**SHORT TASK:** Please quote the entries from the line with "Paul Romano [151, 589]" up to and including the line with "49 [61, 522]", and nothing else.
>> begin
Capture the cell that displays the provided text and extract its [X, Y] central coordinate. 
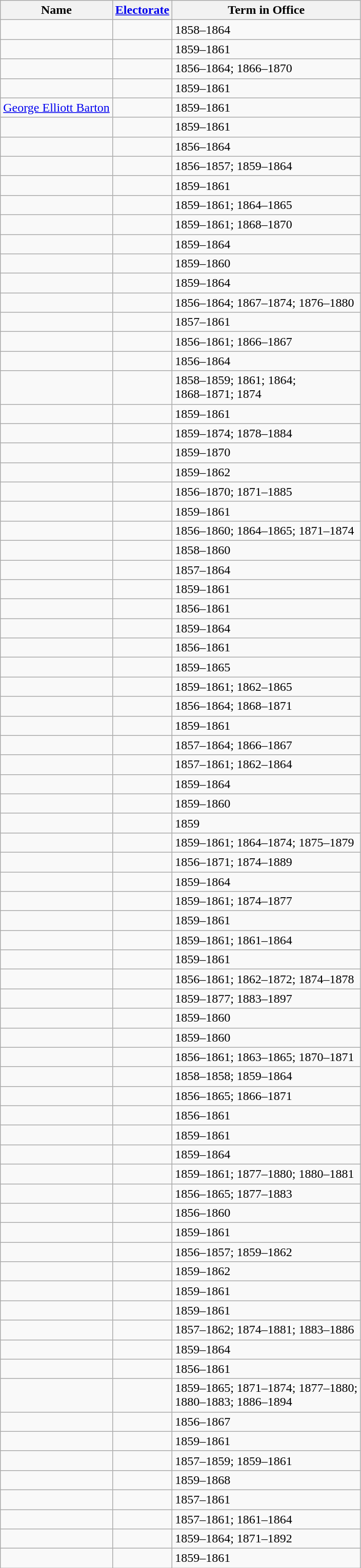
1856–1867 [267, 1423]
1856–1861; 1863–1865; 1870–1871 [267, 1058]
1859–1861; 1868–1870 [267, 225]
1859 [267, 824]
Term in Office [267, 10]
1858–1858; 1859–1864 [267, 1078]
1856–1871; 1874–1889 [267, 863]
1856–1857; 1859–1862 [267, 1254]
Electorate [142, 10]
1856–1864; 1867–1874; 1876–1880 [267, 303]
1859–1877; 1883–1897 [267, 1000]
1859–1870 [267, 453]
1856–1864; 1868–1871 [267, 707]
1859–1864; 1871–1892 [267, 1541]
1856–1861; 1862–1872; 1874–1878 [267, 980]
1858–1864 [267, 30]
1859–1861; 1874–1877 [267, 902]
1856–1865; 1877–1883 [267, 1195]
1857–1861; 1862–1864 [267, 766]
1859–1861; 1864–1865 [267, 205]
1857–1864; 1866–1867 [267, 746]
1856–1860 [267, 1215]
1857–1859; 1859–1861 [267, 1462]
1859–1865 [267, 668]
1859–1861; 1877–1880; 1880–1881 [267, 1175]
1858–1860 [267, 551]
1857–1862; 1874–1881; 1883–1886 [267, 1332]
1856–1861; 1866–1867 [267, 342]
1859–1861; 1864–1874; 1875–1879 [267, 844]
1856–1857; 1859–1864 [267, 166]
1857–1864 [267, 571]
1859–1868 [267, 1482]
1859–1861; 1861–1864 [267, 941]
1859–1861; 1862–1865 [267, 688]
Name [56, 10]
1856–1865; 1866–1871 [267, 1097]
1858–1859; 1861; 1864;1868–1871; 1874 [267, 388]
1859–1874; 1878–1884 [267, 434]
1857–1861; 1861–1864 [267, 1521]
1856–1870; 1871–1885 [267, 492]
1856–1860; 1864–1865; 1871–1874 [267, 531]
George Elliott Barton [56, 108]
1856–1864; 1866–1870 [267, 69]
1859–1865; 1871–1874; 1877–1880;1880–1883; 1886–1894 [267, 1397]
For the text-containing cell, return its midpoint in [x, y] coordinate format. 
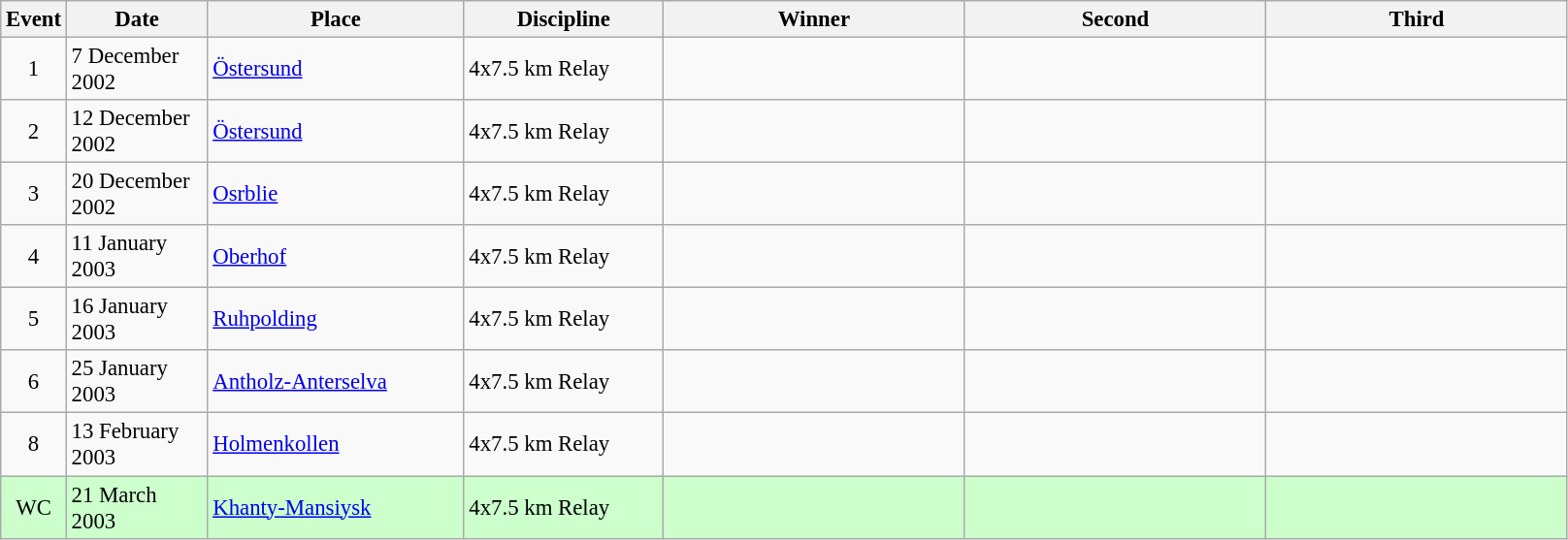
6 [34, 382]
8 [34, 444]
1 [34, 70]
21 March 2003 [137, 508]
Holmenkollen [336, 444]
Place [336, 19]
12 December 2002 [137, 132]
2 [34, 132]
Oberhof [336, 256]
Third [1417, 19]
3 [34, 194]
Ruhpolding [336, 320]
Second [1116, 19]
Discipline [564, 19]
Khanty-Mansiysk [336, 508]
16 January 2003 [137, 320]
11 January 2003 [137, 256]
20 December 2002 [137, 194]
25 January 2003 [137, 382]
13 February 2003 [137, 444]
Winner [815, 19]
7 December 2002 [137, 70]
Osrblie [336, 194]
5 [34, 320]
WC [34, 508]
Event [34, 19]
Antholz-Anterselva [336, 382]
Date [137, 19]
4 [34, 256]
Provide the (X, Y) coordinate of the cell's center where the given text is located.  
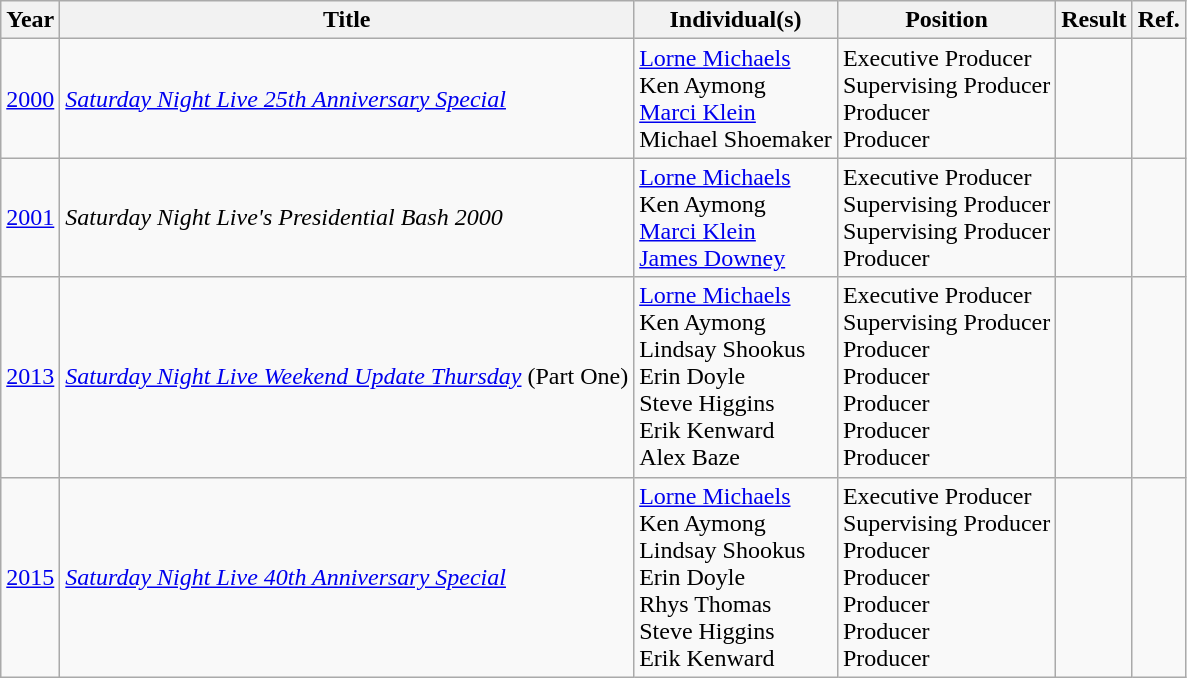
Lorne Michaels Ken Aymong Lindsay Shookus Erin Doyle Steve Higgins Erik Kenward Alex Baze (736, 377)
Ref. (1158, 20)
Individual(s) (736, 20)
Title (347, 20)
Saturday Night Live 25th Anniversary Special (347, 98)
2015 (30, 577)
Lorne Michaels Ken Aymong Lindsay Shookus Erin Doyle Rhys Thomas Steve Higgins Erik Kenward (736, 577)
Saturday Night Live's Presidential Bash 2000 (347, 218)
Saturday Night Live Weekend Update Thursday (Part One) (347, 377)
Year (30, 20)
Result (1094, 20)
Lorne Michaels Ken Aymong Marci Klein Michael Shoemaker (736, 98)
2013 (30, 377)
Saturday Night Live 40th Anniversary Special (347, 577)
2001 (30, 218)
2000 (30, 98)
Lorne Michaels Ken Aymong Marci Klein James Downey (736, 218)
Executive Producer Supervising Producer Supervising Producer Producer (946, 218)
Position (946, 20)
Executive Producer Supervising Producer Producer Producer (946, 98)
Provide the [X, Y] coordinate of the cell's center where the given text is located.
>> end
>> begin
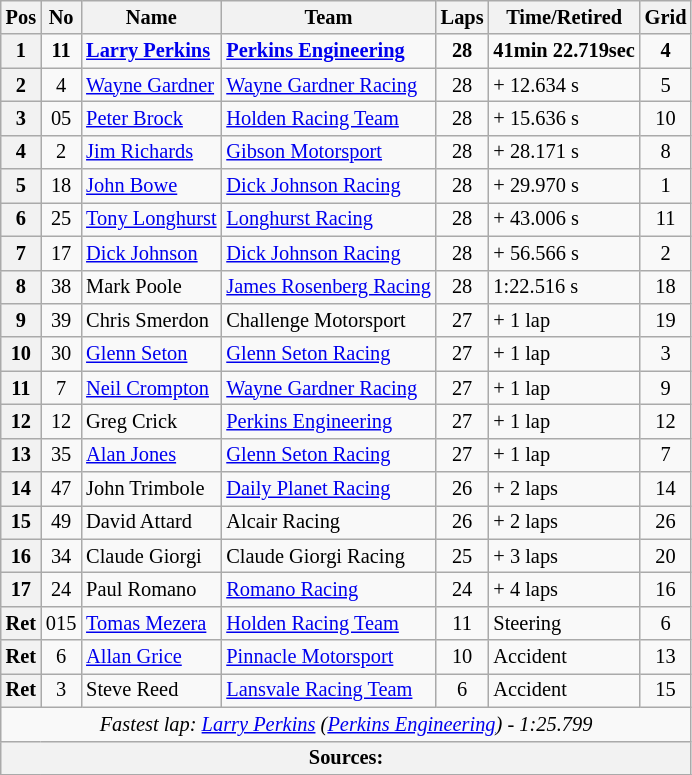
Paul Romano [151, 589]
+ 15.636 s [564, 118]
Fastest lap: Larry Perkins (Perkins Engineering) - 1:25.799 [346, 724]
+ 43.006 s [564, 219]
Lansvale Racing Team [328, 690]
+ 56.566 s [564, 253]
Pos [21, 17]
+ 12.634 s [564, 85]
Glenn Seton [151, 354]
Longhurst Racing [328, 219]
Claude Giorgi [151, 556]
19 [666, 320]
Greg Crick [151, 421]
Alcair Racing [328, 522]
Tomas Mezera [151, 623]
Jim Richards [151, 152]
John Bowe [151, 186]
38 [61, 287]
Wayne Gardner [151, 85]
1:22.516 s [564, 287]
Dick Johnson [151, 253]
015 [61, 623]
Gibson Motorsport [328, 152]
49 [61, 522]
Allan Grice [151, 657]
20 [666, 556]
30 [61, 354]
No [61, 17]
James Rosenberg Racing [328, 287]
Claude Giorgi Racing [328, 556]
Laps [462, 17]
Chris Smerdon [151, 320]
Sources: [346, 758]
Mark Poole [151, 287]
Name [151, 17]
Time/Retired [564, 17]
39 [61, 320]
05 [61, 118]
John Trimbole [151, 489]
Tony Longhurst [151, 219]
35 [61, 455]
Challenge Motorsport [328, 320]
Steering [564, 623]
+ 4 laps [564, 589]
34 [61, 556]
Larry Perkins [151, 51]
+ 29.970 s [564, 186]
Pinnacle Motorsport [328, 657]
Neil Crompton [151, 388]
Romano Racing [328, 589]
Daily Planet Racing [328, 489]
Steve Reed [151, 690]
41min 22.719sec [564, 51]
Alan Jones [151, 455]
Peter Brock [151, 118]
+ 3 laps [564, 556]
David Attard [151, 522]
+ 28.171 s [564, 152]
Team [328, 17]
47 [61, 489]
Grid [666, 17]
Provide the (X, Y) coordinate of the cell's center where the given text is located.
>> end
**WRITTEN RESPONSE:**
Paul Romano [151, 589]
+ 15.636 s [564, 118]
Fastest lap: Larry Perkins (Perkins Engineering) - 1:25.799 [346, 724]
+ 43.006 s [564, 219]
Lansvale Racing Team [328, 690]
+ 56.566 s [564, 253]
Pos [21, 17]
+ 12.634 s [564, 85]
Glenn Seton [151, 354]
Longhurst Racing [328, 219]
Claude Giorgi [151, 556]
19 [666, 320]
Greg Crick [151, 421]
Alcair Racing [328, 522]
Tomas Mezera [151, 623]
Jim Richards [151, 152]
John Bowe [151, 186]
38 [61, 287]
Wayne Gardner [151, 85]
1:22.516 s [564, 287]
Dick Johnson [151, 253]
015 [61, 623]
Gibson Motorsport [328, 152]
49 [61, 522]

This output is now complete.